--- What to produce ---
One range is to be output from the listing below, exactly as written: the line with "R1: 4.7k (N005, N015) -> 5.6k (N005, N015)" to the line with "U5: XNOR CD4077", both kept.

START Working data

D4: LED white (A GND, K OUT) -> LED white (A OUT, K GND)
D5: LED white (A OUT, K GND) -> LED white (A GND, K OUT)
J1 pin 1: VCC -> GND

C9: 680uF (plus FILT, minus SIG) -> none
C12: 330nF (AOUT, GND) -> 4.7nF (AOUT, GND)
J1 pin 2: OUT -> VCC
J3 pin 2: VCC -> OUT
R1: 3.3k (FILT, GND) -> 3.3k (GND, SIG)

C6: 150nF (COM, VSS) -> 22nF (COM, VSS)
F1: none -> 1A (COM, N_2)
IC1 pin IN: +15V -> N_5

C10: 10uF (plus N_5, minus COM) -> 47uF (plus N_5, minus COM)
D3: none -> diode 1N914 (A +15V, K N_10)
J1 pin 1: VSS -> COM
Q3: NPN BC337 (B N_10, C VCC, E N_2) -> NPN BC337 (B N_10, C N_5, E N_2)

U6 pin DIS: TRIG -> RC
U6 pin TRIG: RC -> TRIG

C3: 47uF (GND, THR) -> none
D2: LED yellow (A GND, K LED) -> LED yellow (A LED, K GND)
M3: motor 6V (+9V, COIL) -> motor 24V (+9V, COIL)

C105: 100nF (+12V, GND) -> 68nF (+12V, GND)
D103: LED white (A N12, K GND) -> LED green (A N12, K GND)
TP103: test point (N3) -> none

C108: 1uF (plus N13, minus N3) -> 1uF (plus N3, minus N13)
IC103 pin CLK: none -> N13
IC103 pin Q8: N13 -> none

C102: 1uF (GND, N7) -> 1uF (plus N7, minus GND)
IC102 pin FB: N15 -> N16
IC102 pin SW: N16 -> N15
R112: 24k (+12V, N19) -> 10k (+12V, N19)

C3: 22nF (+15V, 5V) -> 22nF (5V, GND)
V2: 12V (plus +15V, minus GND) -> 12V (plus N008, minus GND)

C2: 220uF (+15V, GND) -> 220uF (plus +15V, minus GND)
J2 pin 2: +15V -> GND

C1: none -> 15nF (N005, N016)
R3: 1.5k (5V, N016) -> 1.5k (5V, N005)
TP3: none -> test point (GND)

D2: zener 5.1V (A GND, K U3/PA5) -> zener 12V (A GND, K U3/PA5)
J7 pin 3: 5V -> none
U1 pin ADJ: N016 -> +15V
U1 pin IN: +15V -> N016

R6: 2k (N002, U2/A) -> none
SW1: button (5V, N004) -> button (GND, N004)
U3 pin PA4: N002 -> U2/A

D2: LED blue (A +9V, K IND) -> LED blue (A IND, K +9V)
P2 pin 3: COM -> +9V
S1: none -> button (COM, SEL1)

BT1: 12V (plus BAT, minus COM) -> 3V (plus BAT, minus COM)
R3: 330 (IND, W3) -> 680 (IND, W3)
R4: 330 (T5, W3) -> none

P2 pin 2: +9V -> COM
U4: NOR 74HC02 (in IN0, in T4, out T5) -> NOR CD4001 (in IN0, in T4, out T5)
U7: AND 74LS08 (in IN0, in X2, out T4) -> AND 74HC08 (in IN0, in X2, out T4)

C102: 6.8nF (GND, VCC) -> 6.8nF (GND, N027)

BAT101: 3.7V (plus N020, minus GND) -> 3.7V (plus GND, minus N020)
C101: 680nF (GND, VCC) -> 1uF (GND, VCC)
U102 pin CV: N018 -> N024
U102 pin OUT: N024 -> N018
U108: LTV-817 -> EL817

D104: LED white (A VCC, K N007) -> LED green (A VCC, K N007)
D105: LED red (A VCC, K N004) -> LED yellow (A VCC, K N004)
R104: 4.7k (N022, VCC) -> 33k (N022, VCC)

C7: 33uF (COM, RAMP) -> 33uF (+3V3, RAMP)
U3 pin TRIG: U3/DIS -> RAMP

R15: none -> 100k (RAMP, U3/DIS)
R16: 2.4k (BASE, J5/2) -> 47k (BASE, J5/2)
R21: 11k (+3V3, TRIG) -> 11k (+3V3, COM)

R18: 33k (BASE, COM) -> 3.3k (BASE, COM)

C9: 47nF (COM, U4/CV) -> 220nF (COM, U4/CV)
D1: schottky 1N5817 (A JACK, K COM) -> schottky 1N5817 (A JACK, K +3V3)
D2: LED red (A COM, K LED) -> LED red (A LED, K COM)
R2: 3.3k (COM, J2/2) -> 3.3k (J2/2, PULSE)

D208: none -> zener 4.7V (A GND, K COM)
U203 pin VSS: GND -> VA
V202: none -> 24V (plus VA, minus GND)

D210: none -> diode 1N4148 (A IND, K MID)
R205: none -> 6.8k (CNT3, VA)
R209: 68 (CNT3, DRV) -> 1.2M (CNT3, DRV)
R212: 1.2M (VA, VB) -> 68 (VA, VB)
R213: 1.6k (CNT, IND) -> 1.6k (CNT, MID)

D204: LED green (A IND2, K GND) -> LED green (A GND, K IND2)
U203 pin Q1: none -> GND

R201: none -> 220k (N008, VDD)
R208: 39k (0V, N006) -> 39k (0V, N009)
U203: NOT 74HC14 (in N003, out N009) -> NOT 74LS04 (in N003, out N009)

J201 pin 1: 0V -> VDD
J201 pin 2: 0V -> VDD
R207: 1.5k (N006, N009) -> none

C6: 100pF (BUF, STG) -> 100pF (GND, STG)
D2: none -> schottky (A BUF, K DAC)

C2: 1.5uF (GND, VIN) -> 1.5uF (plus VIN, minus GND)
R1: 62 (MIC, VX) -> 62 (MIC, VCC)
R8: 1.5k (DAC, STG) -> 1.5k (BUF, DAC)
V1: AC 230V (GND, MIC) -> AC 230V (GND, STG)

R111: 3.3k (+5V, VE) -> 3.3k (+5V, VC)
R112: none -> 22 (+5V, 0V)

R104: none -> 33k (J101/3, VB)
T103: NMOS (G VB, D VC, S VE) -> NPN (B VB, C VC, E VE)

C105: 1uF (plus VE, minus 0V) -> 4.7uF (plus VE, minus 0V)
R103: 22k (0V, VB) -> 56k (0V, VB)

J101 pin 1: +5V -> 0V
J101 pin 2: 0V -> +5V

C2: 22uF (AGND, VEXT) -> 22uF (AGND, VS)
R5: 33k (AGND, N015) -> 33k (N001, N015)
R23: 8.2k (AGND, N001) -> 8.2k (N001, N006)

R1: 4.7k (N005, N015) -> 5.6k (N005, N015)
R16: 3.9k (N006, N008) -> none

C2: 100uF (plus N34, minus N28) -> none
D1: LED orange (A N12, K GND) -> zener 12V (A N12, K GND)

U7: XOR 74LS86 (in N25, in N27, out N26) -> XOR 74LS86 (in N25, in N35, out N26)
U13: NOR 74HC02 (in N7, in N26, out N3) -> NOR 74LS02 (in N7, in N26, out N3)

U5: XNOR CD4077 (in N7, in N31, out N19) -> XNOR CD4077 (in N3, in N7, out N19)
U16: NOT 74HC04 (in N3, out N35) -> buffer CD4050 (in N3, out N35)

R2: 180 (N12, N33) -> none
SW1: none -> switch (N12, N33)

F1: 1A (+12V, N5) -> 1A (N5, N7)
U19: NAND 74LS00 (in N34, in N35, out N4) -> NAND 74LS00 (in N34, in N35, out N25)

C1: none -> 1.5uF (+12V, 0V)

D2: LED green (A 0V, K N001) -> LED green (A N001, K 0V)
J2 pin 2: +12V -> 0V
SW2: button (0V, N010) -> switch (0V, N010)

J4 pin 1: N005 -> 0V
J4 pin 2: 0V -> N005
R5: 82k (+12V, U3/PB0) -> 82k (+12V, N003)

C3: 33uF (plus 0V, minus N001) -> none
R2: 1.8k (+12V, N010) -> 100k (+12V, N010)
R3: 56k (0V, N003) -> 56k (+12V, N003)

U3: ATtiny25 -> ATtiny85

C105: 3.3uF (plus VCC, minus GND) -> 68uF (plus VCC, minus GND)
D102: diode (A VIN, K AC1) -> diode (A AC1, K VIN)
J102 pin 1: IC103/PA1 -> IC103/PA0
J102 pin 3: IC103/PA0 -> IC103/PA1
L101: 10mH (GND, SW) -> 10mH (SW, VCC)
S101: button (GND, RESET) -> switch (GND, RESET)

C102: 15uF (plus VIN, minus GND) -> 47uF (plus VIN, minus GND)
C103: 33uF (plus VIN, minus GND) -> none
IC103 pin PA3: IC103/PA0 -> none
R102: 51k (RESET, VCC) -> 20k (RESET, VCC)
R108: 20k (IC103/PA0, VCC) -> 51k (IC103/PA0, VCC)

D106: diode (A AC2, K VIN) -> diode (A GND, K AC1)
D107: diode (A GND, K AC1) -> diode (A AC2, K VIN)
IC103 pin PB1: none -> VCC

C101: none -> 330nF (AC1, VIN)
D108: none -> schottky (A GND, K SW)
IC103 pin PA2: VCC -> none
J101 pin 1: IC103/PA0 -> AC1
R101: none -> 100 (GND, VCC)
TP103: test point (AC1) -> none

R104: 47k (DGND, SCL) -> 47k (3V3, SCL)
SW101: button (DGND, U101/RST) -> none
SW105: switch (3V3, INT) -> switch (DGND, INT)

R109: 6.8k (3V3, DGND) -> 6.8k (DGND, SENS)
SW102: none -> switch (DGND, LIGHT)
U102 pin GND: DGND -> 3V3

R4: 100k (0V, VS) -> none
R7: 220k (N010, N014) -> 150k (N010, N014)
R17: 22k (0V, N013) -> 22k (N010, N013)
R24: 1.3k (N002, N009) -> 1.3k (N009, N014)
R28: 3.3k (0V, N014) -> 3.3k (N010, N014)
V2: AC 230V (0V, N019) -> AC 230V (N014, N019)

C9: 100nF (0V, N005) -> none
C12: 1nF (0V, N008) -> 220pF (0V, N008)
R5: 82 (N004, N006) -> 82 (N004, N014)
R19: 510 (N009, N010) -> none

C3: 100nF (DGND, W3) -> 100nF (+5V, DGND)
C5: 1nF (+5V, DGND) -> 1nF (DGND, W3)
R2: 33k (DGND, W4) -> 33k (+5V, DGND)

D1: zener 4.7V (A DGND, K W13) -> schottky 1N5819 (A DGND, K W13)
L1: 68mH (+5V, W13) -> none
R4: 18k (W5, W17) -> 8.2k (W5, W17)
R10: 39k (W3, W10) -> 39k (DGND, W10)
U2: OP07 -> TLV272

END Working data

--- Answer for this exercise ---
R1: 4.7k (N005, N015) -> 5.6k (N005, N015)
R16: 3.9k (N006, N008) -> none

C2: 100uF (plus N34, minus N28) -> none
D1: LED orange (A N12, K GND) -> zener 12V (A N12, K GND)

U7: XOR 74LS86 (in N25, in N27, out N26) -> XOR 74LS86 (in N25, in N35, out N26)
U13: NOR 74HC02 (in N7, in N26, out N3) -> NOR 74LS02 (in N7, in N26, out N3)

U5: XNOR CD4077 (in N7, in N31, out N19) -> XNOR CD4077 (in N3, in N7, out N19)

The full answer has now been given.